Starting with the line that has "camera: 160 degrees right, 15 degrees down" and finishing with the line that has "(454, 402) = (575, 100): none", set down each line below exactly. Pictures are not copied.

**** Given information

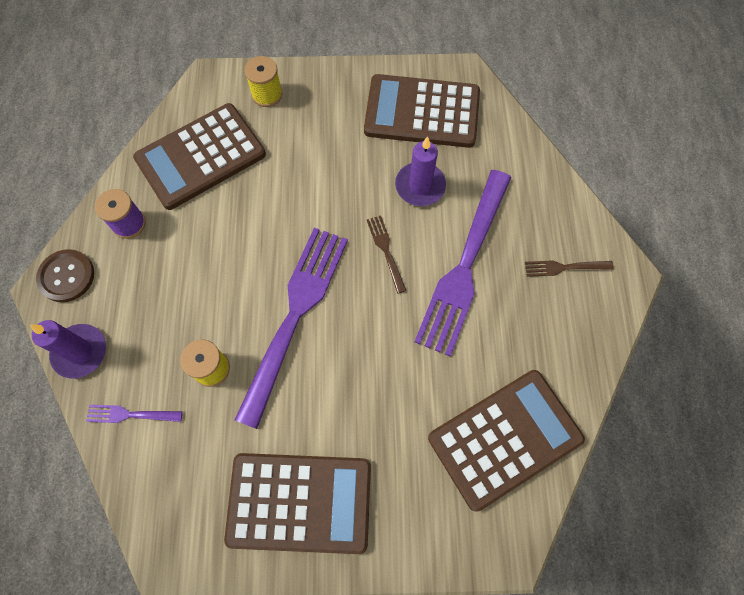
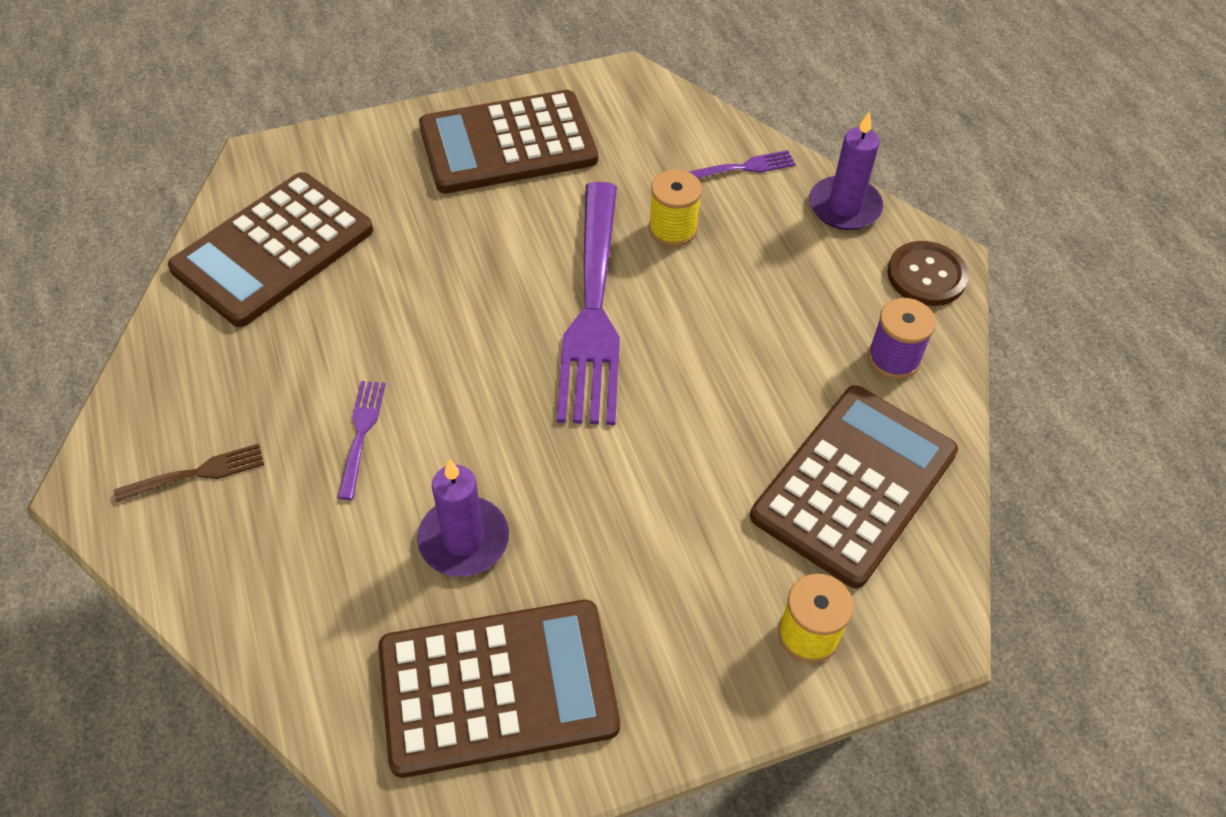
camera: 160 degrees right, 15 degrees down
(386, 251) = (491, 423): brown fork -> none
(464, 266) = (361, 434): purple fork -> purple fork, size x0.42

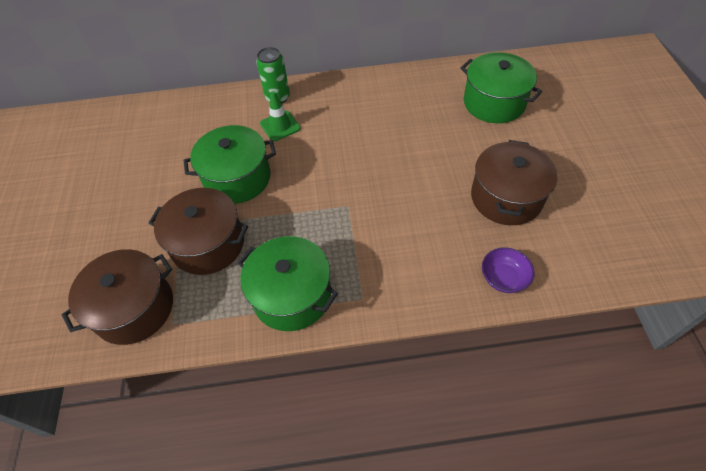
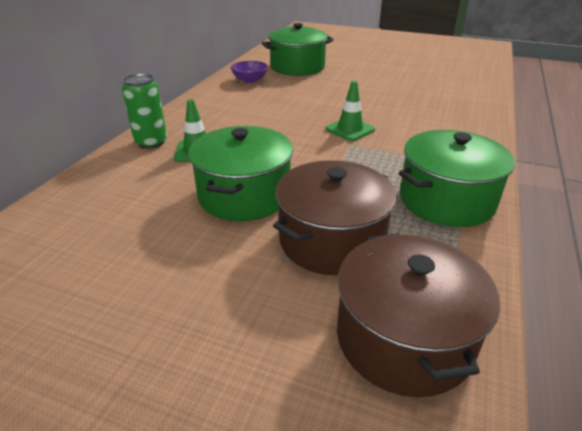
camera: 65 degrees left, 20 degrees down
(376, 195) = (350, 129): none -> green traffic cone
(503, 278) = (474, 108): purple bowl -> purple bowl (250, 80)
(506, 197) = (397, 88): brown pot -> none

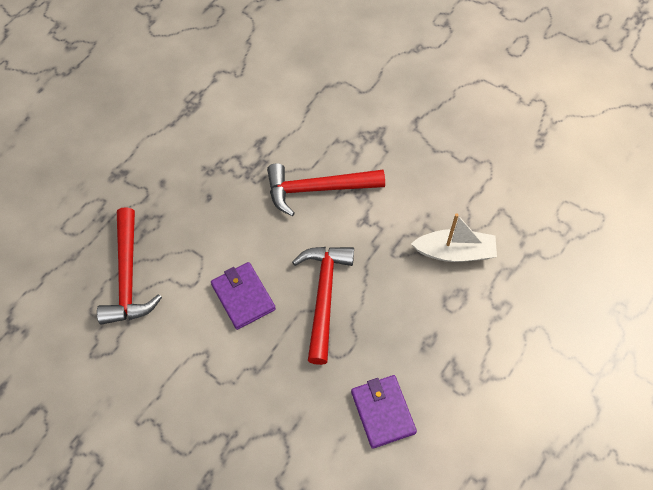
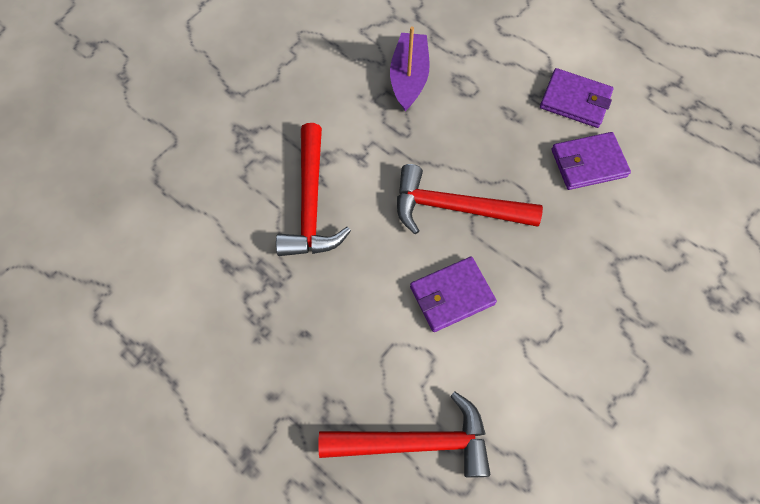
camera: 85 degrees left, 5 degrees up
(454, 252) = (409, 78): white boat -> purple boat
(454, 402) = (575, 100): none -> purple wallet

********
**** Given information

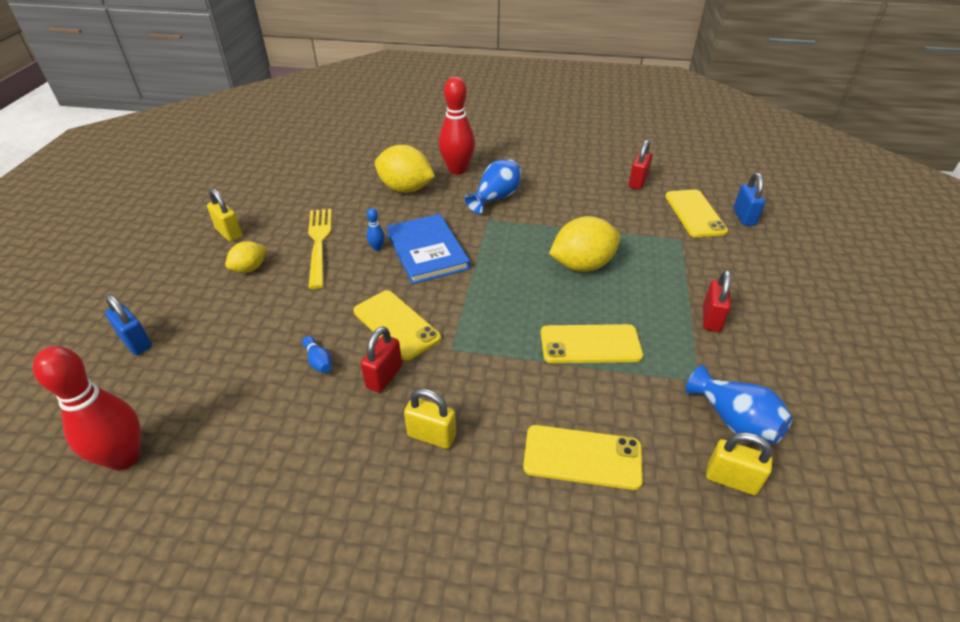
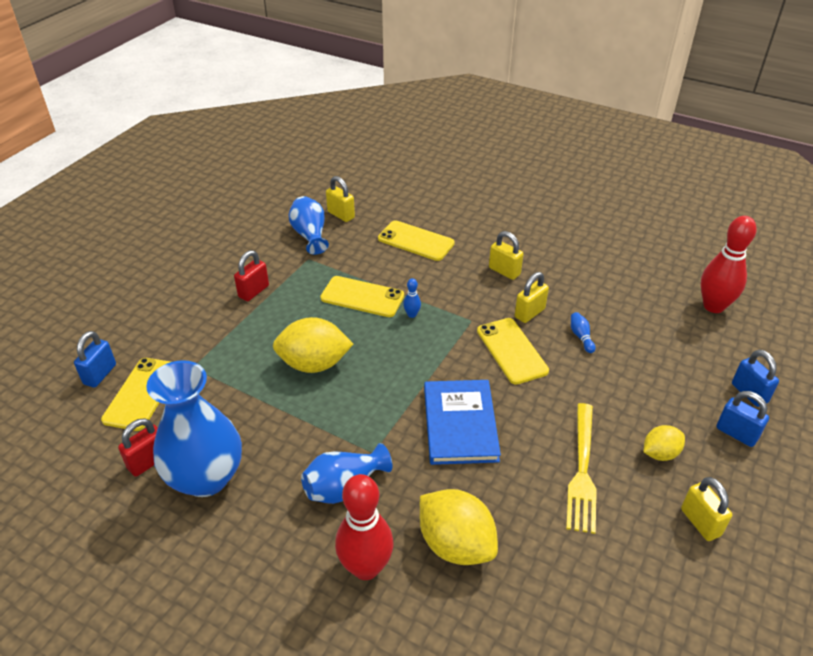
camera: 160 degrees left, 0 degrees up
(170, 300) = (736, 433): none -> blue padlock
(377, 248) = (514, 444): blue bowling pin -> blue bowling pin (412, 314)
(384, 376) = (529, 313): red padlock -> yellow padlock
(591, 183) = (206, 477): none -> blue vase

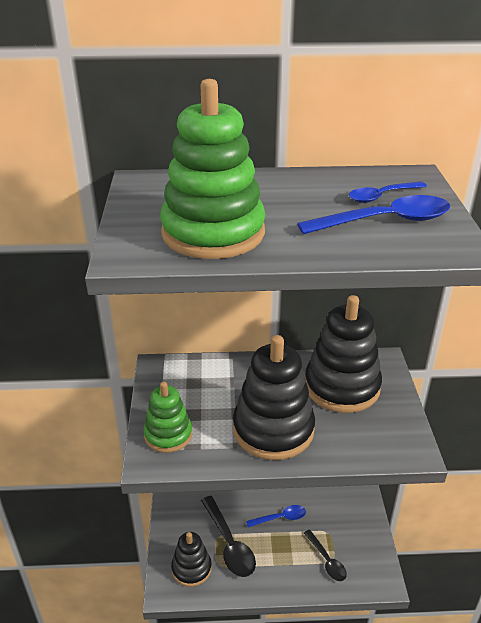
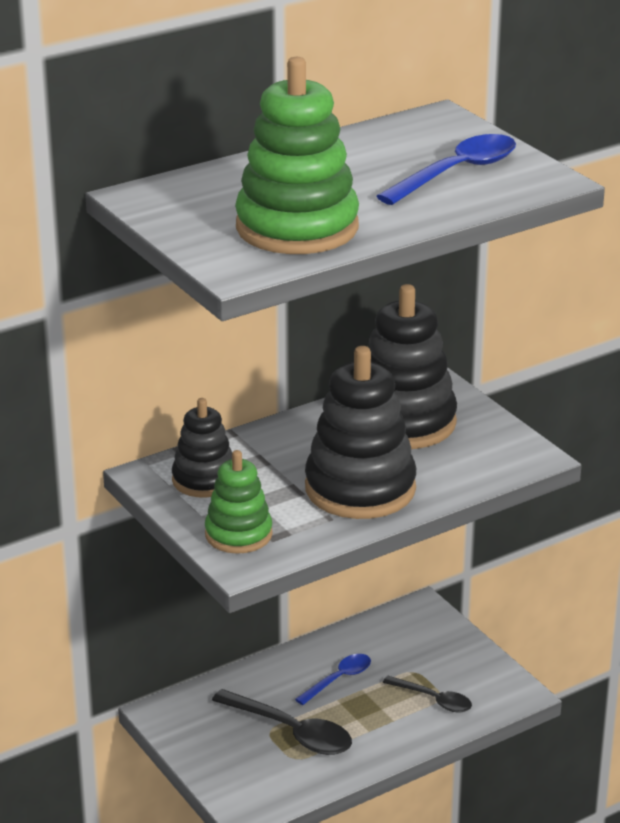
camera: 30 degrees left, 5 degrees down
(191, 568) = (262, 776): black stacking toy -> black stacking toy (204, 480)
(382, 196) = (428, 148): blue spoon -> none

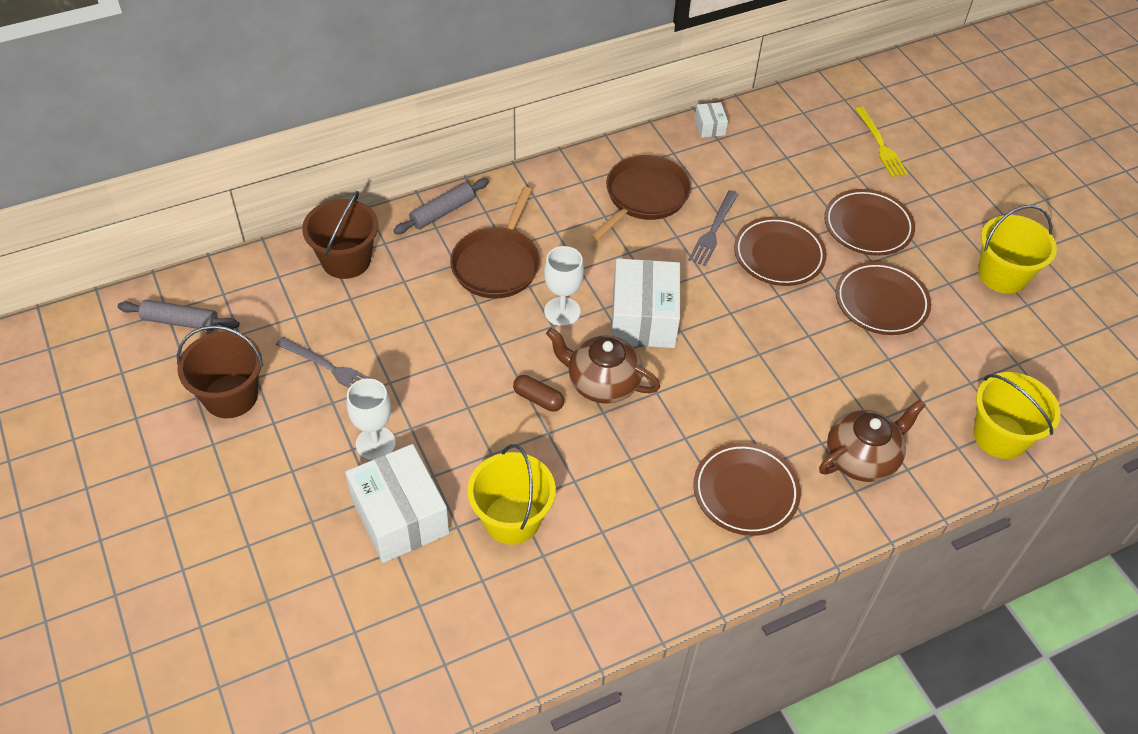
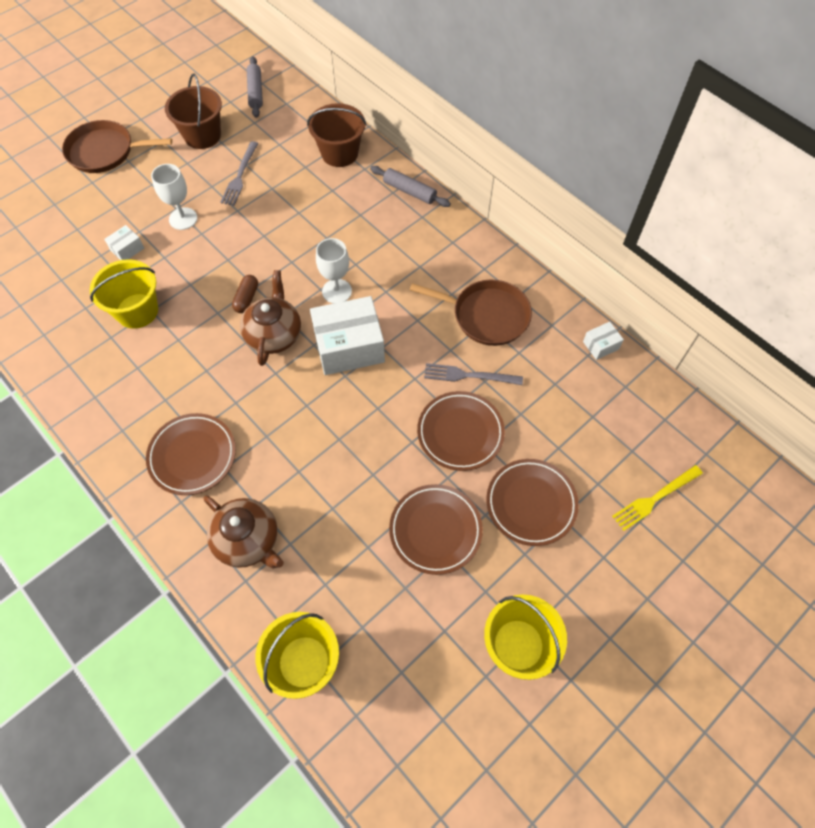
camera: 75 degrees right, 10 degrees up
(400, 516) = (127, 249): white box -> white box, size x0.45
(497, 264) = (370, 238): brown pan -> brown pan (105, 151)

********

» Solution for this exercise
camera: 160 degrees right, 15 degrees down
(386, 251) = (491, 423): brown fork -> none
(464, 266) = (361, 434): purple fork -> purple fork, size x0.42

camera: 65 degrees left, 20 degrees down
(376, 195) = (350, 129): none -> green traffic cone
(503, 278) = (474, 108): purple bowl -> purple bowl (250, 80)
(506, 197) = (397, 88): brown pot -> none

camera: 85 degrees left, 5 degrees up
(454, 252) = (409, 78): white boat -> purple boat
(454, 402) = (575, 100): none -> purple wallet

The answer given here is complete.